__Aim of the exercise__
When you reach the line containing "TP101: test point (VB) -> none" in the entries below, start writing out each line exactly, and stop after the line containing "R7: 51 (+9V, VLOAD) -> 15 (+9V, VLOAD)".

====== Input records ======

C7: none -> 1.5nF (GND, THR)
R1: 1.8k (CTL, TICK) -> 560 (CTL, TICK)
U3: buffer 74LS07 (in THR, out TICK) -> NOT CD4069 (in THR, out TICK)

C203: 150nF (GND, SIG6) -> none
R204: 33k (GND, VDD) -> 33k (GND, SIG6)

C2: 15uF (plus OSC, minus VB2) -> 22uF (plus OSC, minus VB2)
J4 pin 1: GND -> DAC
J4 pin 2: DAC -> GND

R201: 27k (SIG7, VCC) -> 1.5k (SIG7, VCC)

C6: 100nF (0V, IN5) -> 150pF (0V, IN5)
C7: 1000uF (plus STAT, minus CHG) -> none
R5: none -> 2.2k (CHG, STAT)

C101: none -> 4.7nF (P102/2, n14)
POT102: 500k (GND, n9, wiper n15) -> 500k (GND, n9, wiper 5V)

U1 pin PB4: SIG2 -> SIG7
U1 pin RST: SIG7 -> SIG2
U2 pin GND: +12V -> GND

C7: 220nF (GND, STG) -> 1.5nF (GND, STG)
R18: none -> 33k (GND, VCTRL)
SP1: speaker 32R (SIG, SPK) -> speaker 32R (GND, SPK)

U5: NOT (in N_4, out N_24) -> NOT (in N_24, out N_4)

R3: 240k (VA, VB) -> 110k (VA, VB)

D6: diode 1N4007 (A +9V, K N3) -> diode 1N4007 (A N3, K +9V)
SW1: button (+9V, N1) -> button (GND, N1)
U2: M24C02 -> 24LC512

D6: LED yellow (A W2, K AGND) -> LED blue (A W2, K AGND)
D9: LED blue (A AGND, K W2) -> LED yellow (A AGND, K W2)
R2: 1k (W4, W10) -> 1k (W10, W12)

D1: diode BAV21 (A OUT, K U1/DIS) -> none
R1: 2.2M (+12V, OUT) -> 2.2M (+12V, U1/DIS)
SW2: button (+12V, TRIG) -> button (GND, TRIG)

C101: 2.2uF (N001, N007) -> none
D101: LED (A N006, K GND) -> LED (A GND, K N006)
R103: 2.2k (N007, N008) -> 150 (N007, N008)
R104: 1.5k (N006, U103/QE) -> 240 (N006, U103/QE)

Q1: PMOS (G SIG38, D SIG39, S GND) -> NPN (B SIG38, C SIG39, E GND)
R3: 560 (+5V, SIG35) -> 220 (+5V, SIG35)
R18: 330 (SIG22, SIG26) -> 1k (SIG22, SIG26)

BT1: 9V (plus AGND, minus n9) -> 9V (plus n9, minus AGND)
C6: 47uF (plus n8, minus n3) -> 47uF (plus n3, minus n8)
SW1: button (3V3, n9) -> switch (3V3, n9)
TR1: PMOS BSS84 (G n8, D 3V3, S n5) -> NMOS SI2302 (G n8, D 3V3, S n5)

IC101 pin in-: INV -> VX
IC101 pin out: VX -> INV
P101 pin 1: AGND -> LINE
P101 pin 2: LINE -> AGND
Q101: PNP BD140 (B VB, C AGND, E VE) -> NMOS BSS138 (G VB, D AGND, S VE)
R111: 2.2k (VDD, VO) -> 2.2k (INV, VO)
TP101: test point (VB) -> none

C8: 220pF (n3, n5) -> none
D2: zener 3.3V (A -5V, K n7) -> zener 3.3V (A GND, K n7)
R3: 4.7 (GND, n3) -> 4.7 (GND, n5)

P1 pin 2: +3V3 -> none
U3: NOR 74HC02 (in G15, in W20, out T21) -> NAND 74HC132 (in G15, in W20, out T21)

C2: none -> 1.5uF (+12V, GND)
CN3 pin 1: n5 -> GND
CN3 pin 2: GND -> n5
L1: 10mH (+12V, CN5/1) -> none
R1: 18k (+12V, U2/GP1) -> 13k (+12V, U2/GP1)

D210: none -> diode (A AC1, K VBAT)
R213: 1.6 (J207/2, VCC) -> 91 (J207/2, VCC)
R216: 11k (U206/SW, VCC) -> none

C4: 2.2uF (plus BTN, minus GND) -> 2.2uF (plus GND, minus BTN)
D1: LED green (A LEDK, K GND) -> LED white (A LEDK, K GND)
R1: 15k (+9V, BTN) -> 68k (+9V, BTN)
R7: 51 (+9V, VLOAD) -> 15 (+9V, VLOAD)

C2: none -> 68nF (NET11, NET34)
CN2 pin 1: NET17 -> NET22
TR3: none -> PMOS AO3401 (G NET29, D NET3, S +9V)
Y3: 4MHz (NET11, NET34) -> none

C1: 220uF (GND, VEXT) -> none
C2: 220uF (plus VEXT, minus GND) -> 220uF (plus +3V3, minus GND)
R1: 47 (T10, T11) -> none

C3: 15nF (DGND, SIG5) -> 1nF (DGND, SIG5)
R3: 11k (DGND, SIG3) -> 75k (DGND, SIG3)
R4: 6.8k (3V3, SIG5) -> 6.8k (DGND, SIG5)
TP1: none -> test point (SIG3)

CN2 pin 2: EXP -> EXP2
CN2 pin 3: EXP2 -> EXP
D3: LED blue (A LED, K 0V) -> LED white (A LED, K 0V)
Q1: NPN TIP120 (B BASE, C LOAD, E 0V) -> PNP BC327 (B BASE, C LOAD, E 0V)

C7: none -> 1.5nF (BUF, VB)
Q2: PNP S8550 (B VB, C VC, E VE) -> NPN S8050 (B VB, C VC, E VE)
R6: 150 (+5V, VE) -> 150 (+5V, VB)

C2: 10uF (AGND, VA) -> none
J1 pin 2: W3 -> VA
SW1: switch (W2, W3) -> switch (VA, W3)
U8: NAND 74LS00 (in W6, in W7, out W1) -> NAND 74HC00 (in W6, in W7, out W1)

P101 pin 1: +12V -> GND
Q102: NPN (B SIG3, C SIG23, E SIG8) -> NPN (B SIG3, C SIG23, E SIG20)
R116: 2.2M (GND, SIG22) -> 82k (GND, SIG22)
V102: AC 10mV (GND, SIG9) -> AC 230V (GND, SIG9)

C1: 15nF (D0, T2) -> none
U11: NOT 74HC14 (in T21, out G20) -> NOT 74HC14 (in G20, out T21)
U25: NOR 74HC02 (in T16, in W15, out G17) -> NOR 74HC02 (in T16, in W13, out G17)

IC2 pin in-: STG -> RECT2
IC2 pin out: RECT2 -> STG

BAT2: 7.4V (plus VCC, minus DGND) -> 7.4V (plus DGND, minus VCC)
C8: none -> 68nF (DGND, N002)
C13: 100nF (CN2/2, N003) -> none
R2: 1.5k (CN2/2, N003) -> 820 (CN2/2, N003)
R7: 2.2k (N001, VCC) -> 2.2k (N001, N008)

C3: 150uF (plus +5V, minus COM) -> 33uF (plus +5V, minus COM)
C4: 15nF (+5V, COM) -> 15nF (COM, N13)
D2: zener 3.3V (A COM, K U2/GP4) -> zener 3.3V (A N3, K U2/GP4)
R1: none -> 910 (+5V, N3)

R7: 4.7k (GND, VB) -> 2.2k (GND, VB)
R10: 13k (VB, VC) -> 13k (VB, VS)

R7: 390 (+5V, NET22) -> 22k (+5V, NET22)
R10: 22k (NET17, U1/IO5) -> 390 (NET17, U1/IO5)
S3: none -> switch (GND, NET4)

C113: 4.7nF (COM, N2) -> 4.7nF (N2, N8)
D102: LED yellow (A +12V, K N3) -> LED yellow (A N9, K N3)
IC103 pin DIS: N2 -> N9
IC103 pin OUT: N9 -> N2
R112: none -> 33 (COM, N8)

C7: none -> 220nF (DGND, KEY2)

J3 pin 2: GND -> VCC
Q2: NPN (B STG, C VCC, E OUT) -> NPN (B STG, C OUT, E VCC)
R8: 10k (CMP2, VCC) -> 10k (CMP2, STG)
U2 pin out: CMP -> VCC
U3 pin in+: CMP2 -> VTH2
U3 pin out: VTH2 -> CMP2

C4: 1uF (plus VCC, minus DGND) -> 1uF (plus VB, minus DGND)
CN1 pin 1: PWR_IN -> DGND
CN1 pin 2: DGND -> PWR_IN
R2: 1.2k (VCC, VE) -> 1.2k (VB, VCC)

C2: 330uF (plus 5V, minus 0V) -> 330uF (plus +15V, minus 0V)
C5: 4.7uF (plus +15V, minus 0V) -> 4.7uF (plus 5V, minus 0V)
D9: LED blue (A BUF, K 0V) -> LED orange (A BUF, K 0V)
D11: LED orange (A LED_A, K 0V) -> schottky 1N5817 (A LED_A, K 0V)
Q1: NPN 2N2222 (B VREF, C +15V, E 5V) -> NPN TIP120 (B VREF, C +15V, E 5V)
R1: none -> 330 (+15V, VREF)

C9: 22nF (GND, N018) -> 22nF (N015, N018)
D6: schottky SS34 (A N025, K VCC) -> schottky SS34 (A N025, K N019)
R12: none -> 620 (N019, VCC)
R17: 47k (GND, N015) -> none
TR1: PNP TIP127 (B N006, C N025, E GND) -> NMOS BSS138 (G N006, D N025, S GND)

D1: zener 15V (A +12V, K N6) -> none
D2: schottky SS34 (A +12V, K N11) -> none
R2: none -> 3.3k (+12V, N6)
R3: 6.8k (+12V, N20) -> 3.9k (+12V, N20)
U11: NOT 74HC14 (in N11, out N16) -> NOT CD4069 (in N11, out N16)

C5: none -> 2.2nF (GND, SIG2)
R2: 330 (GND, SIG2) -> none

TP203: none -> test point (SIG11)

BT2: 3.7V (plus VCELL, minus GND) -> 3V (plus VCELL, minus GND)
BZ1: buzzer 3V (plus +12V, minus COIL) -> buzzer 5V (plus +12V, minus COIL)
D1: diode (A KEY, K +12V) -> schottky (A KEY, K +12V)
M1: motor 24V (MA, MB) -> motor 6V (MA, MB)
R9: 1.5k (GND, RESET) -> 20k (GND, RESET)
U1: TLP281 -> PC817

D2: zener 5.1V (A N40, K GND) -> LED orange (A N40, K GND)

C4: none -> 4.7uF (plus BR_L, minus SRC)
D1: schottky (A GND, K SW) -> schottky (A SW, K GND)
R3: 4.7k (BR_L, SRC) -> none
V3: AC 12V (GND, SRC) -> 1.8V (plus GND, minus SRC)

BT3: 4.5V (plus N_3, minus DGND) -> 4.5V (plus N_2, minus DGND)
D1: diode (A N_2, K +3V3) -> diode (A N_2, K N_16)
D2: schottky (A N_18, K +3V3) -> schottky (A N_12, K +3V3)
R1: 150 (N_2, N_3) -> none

======

__Result of the exercise__
TP101: test point (VB) -> none

C8: 220pF (n3, n5) -> none
D2: zener 3.3V (A -5V, K n7) -> zener 3.3V (A GND, K n7)
R3: 4.7 (GND, n3) -> 4.7 (GND, n5)

P1 pin 2: +3V3 -> none
U3: NOR 74HC02 (in G15, in W20, out T21) -> NAND 74HC132 (in G15, in W20, out T21)

C2: none -> 1.5uF (+12V, GND)
CN3 pin 1: n5 -> GND
CN3 pin 2: GND -> n5
L1: 10mH (+12V, CN5/1) -> none
R1: 18k (+12V, U2/GP1) -> 13k (+12V, U2/GP1)

D210: none -> diode (A AC1, K VBAT)
R213: 1.6 (J207/2, VCC) -> 91 (J207/2, VCC)
R216: 11k (U206/SW, VCC) -> none

C4: 2.2uF (plus BTN, minus GND) -> 2.2uF (plus GND, minus BTN)
D1: LED green (A LEDK, K GND) -> LED white (A LEDK, K GND)
R1: 15k (+9V, BTN) -> 68k (+9V, BTN)
R7: 51 (+9V, VLOAD) -> 15 (+9V, VLOAD)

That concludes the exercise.